_What needs to be done_. Find the string "round" in the records. Copy each line that has it.

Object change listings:
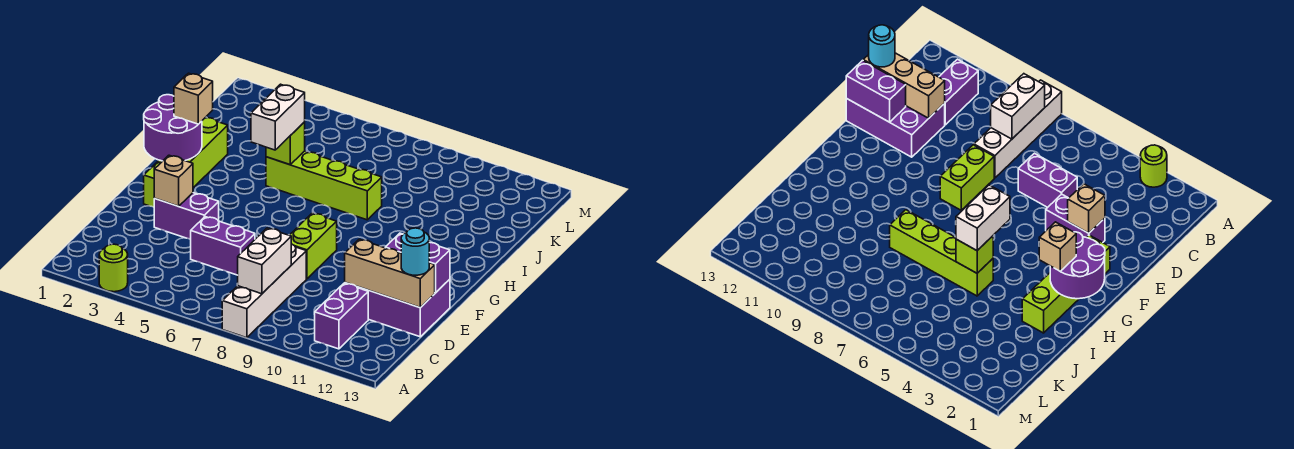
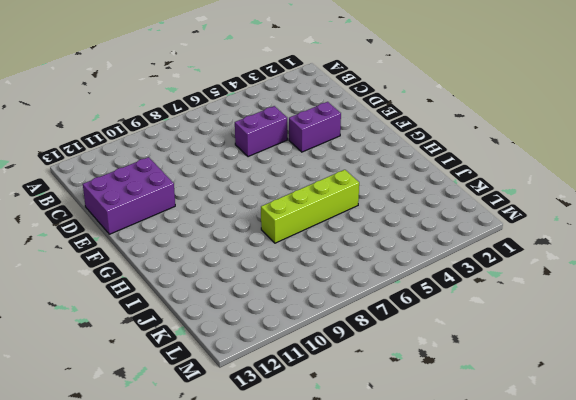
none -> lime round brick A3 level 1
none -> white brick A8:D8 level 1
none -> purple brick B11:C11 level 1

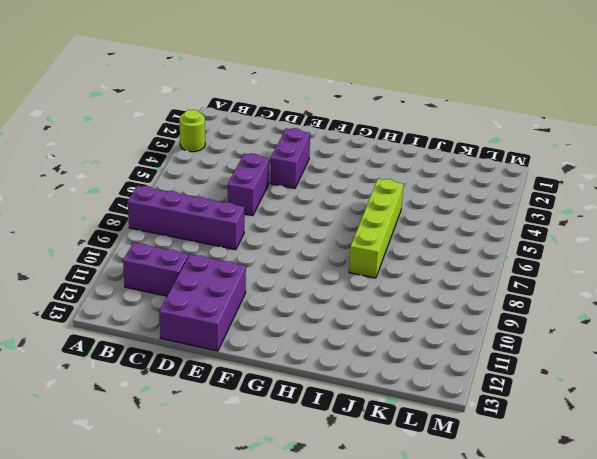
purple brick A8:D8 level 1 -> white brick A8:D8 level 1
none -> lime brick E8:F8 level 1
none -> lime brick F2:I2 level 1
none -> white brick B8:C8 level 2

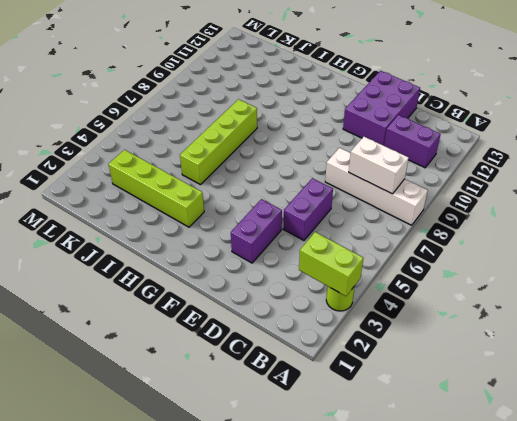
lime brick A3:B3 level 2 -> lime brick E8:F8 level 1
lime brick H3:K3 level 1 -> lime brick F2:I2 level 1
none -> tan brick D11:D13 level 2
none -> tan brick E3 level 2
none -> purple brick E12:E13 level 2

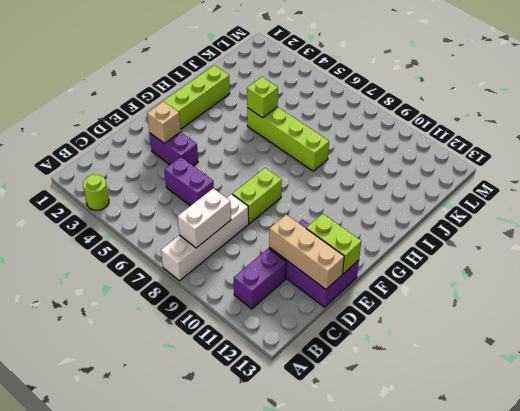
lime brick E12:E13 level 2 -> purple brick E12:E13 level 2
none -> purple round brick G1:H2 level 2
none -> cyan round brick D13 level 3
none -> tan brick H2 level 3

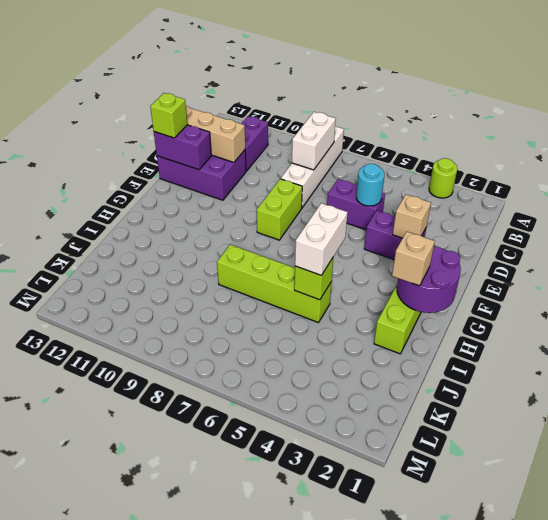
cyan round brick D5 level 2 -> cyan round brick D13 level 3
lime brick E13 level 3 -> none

==

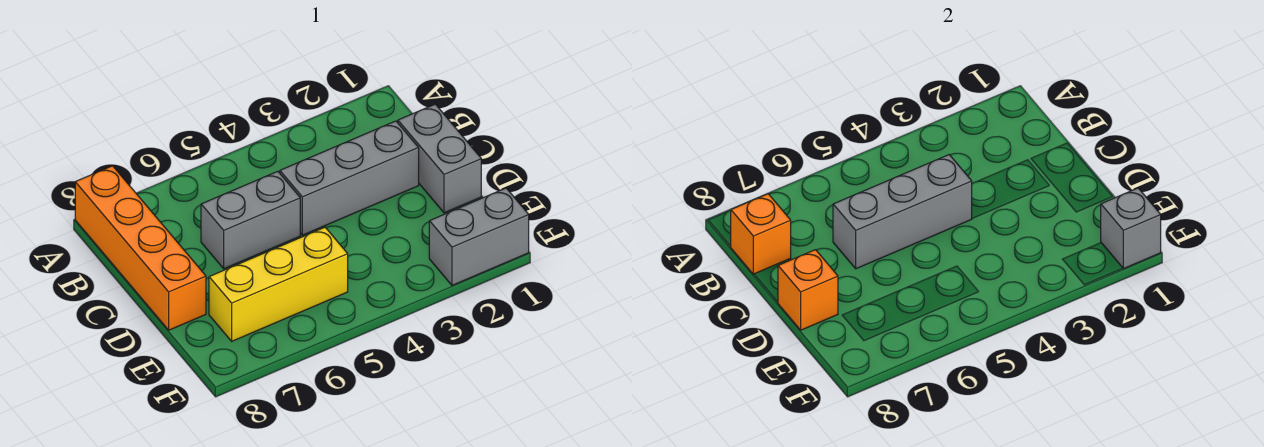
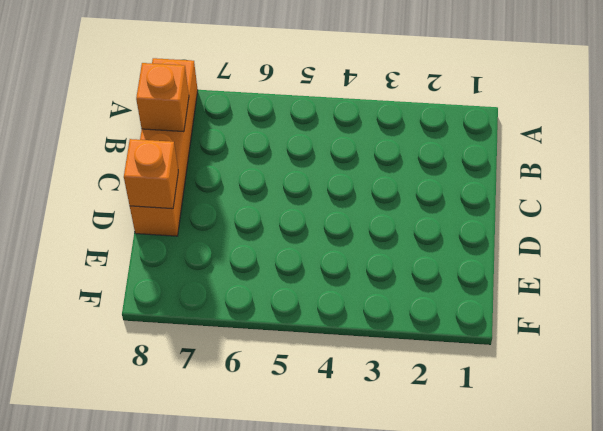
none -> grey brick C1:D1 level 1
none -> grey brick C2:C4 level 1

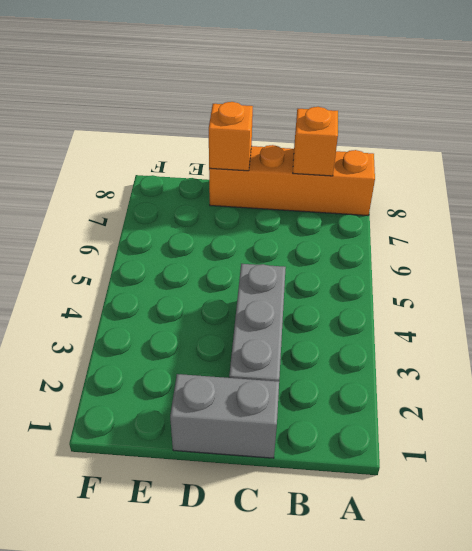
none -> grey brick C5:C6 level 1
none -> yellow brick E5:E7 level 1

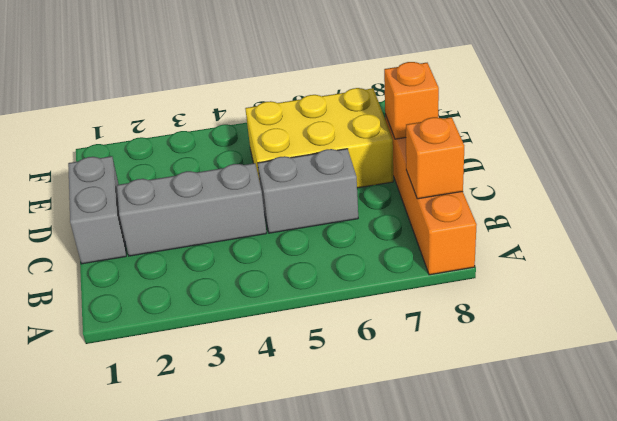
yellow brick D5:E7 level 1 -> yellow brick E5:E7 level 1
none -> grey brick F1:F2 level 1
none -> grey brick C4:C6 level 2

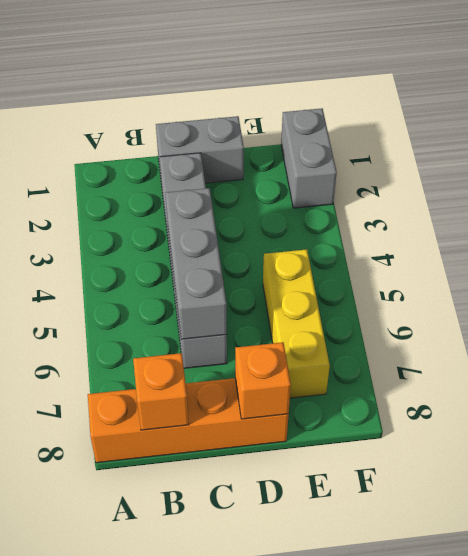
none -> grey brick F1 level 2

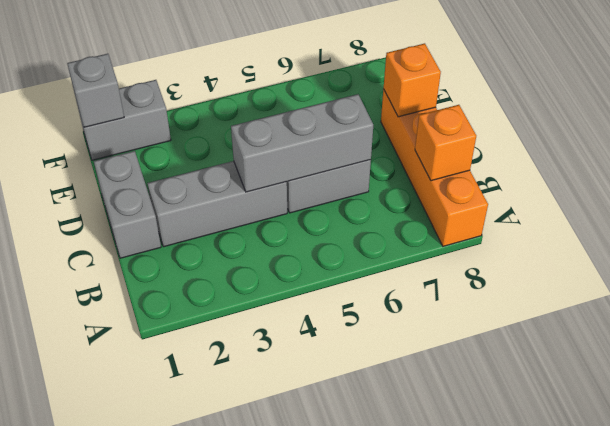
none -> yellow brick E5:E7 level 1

_Response_.
none -> lime round brick A3 level 1
none -> purple round brick G1:H2 level 2
none -> cyan round brick D13 level 3
cyan round brick D5 level 2 -> cyan round brick D13 level 3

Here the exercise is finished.